> Required action: The response should be an exact repetition of all the entries.

[Before and after coordinates]
☆ ☆ ☆ ☆ ☆

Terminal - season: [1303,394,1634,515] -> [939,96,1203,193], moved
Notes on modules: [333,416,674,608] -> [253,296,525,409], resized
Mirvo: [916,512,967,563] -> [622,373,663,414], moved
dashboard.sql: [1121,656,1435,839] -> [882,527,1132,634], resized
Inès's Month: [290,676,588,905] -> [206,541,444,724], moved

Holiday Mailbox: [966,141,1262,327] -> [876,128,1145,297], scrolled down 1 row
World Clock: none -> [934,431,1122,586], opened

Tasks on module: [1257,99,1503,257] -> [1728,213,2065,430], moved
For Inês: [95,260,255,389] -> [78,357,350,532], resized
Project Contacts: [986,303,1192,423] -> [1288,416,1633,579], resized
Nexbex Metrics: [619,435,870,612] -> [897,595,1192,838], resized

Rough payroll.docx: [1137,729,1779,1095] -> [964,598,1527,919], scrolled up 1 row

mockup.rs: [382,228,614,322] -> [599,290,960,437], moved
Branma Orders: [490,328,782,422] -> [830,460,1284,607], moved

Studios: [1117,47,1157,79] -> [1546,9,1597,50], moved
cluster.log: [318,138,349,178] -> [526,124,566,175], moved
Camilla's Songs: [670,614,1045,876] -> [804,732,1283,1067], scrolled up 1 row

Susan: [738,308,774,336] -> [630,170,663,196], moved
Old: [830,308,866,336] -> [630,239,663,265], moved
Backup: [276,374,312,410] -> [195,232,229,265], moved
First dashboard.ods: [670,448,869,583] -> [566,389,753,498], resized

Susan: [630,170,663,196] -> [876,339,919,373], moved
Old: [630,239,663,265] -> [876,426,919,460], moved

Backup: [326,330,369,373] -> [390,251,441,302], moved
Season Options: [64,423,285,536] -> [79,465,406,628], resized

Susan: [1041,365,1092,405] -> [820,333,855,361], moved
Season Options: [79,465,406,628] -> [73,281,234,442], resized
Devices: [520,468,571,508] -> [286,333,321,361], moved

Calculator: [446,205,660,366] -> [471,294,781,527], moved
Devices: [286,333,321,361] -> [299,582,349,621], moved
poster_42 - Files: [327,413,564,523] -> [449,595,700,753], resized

☆ ☆ ☆ ☆ ☆

> Reply to the exercise:
Terminal - season: [1303,394,1634,515] -> [939,96,1203,193], moved
Notes on modules: [333,416,674,608] -> [253,296,525,409], resized
Mirvo: [916,512,967,563] -> [622,373,663,414], moved
dashboard.sql: [1121,656,1435,839] -> [882,527,1132,634], resized
Inès's Month: [290,676,588,905] -> [206,541,444,724], moved

Holiday Mailbox: [966,141,1262,327] -> [876,128,1145,297], scrolled down 1 row
World Clock: none -> [934,431,1122,586], opened

Tasks on module: [1257,99,1503,257] -> [1728,213,2065,430], moved
For Inês: [95,260,255,389] -> [78,357,350,532], resized
Project Contacts: [986,303,1192,423] -> [1288,416,1633,579], resized
Nexbex Metrics: [619,435,870,612] -> [897,595,1192,838], resized

Rough payroll.docx: [1137,729,1779,1095] -> [964,598,1527,919], scrolled up 1 row

mockup.rs: [382,228,614,322] -> [599,290,960,437], moved
Branma Orders: [490,328,782,422] -> [830,460,1284,607], moved

Studios: [1117,47,1157,79] -> [1546,9,1597,50], moved
cluster.log: [318,138,349,178] -> [526,124,566,175], moved
Camilla's Songs: [670,614,1045,876] -> [804,732,1283,1067], scrolled up 1 row

Susan: [738,308,774,336] -> [630,170,663,196], moved
Old: [830,308,866,336] -> [630,239,663,265], moved
Backup: [276,374,312,410] -> [195,232,229,265], moved
First dashboard.ods: [670,448,869,583] -> [566,389,753,498], resized

Susan: [630,170,663,196] -> [876,339,919,373], moved
Old: [630,239,663,265] -> [876,426,919,460], moved

Backup: [326,330,369,373] -> [390,251,441,302], moved
Season Options: [64,423,285,536] -> [79,465,406,628], resized

Susan: [1041,365,1092,405] -> [820,333,855,361], moved
Season Options: [79,465,406,628] -> [73,281,234,442], resized
Devices: [520,468,571,508] -> [286,333,321,361], moved

Calculator: [446,205,660,366] -> [471,294,781,527], moved
Devices: [286,333,321,361] -> [299,582,349,621], moved
poster_42 - Files: [327,413,564,523] -> [449,595,700,753], resized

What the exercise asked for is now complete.